Find each line in the records below that contains the word "turquoise", and copy it out.

§ **Information**:
*** Begin section ***

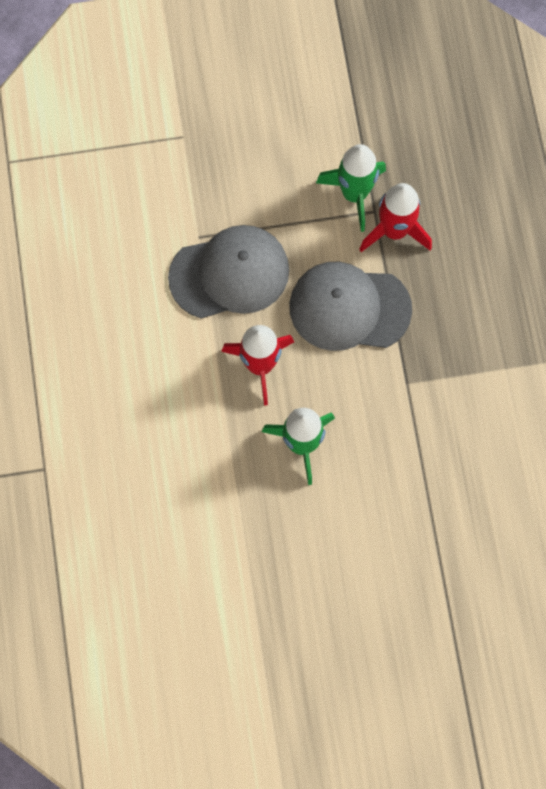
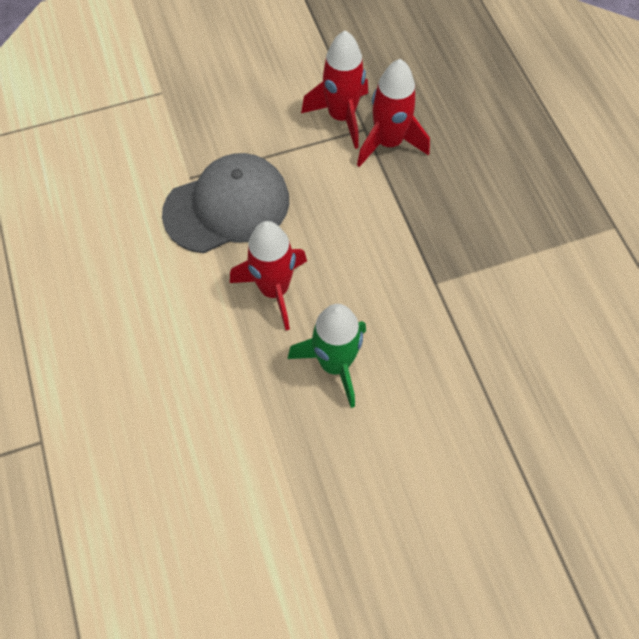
camera: 10 degrees left, 10 degrees down
(349, 308) = (358, 219): grey cap -> none
(354, 194) = (341, 117): green rocket -> red rocket

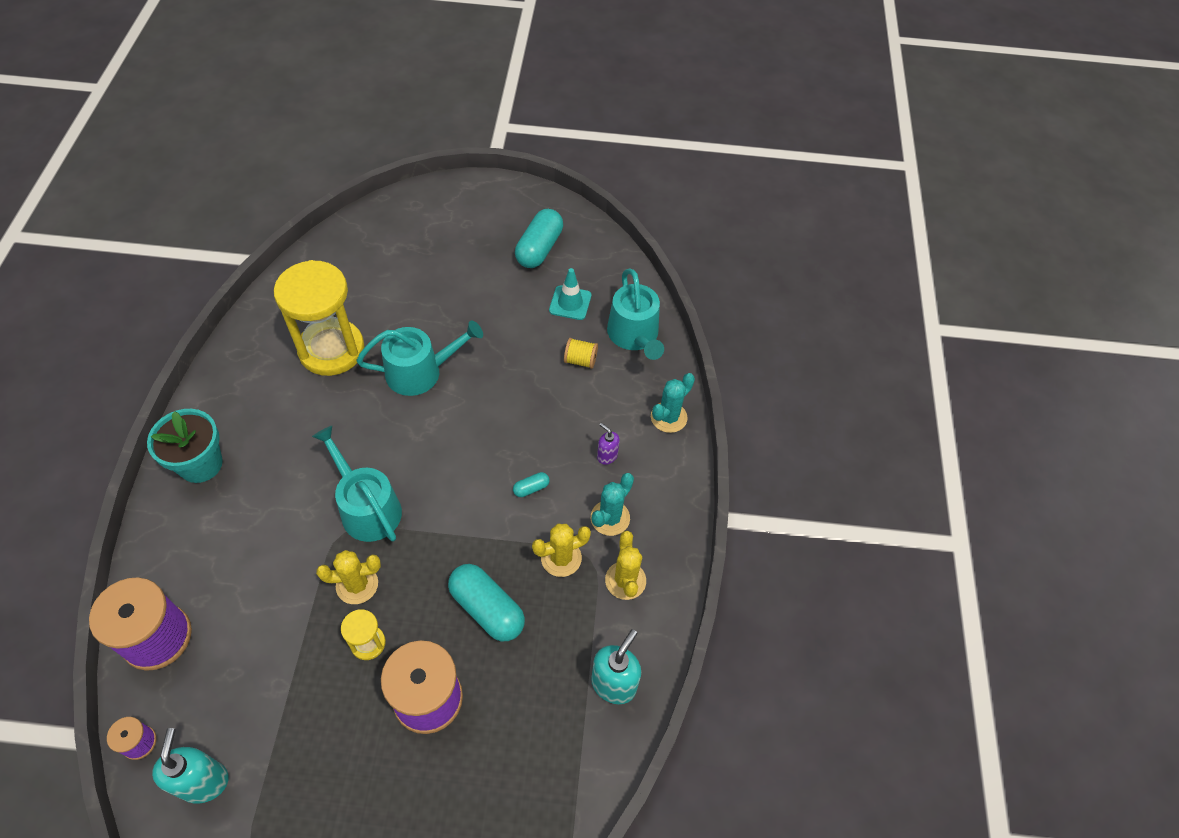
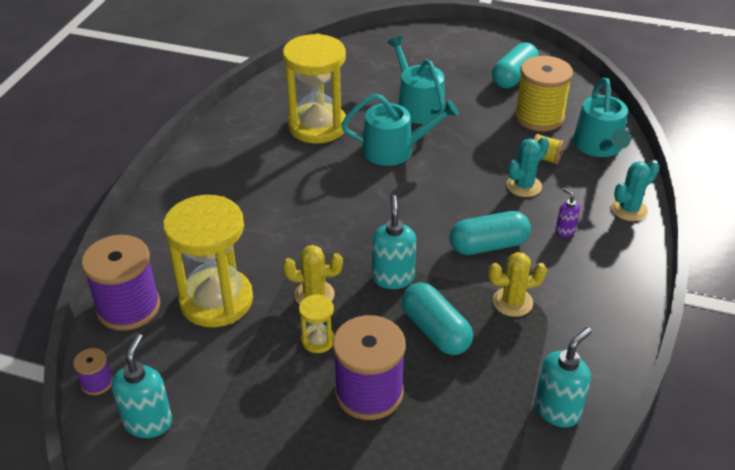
camera: 15 degrees right, 15 degrees down
(200, 464) = (190, 190): turquoise flower pot -> none
(253, 611) = (216, 300): none -> yellow hourglass
(367, 507) = (332, 240): turquoise watering can -> turquoise watering can (417, 106)
(437, 547) = (393, 278): none -> turquoise soap dispenser
(531, 488) = (488, 245): turquoise capsule -> turquoise capsule, size x2.22
(570, 303) = (539, 117): turquoise traffic cone -> yellow spool
(610, 518) = (564, 278): turquoise cactus -> turquoise cactus (523, 186)
(625, 580) = (576, 328): yellow cactus -> none

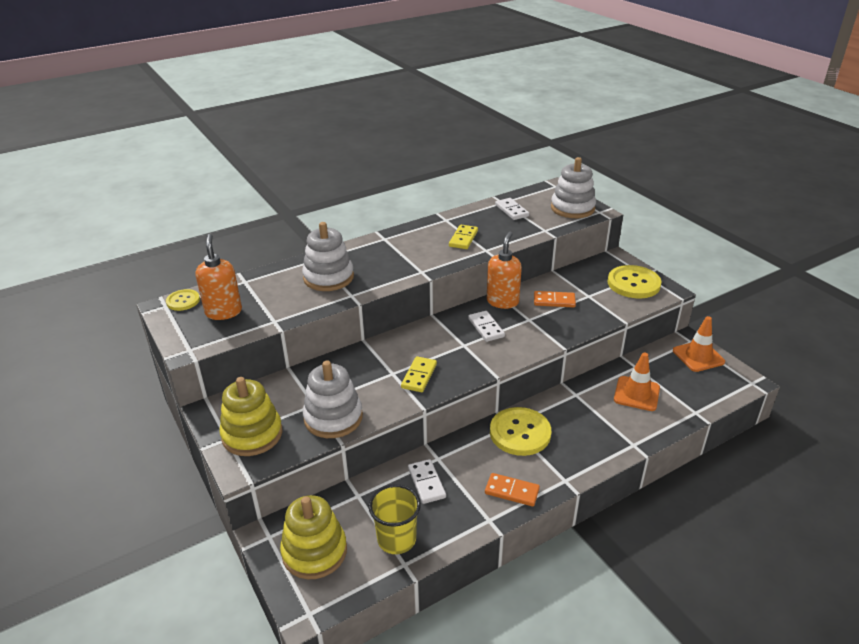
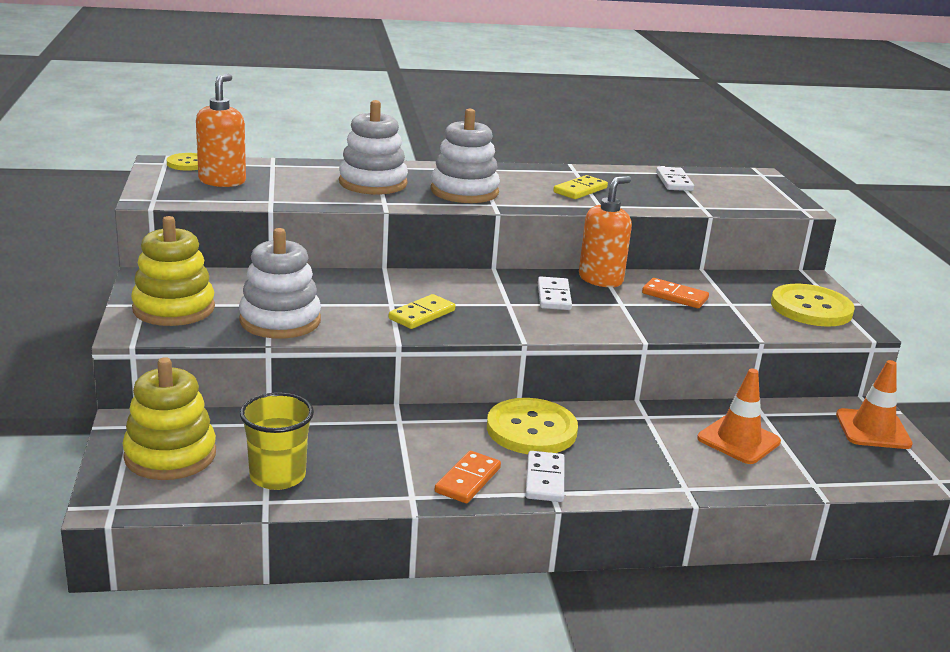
camera: 20 degrees right, 10 degrees down
(426, 483) = (363, 438): white domino -> white domino (544, 479)
(512, 491) = (467, 480): orange domino -> orange domino turned 75 degrees clockwise
(572, 208) = (764, 197): white stacking toy -> white stacking toy (464, 191)

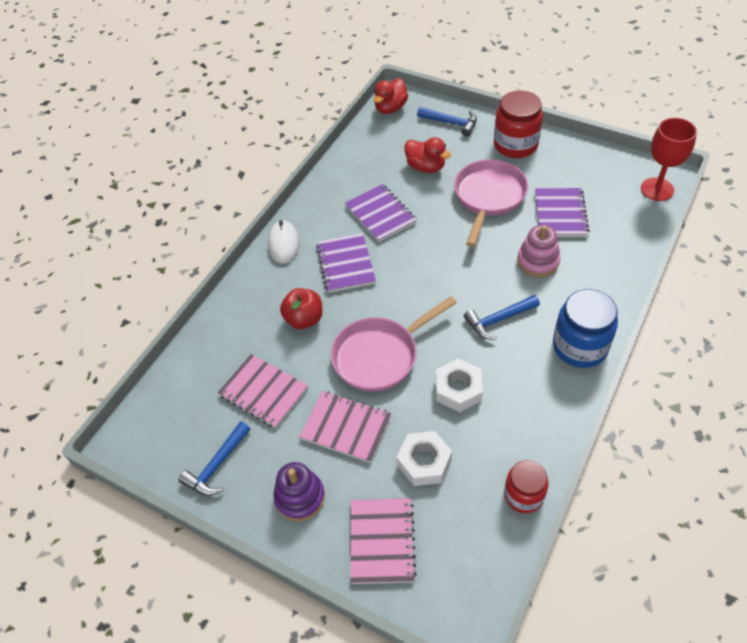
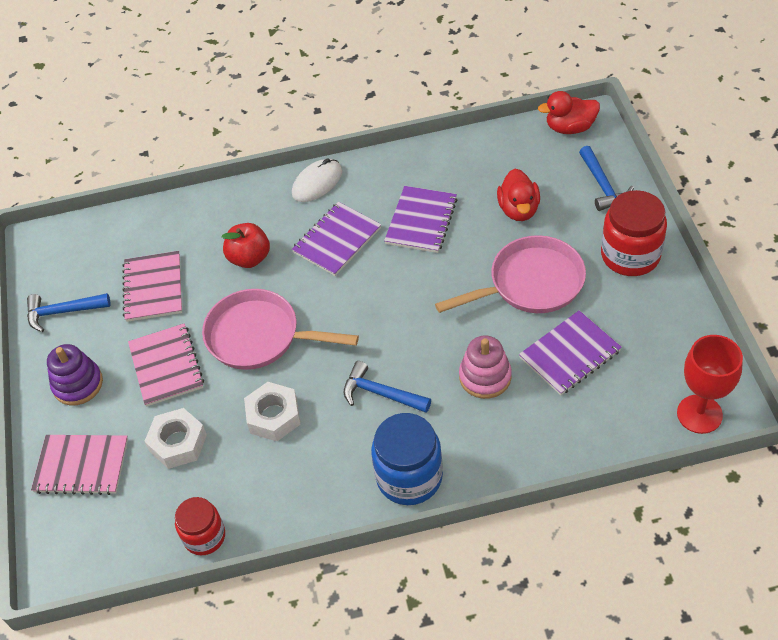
camera: 50 degrees right, 0 degrees up
(382, 541) = (81, 465): pink notebook -> pink notebook turned 45 degrees clockwise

*** End section ***

§ **Problem solution**:
(200, 464) = (190, 190): turquoise flower pot -> none
(367, 507) = (332, 240): turquoise watering can -> turquoise watering can (417, 106)
(437, 547) = (393, 278): none -> turquoise soap dispenser
(531, 488) = (488, 245): turquoise capsule -> turquoise capsule, size x2.22
(570, 303) = (539, 117): turquoise traffic cone -> yellow spool
(610, 518) = (564, 278): turquoise cactus -> turquoise cactus (523, 186)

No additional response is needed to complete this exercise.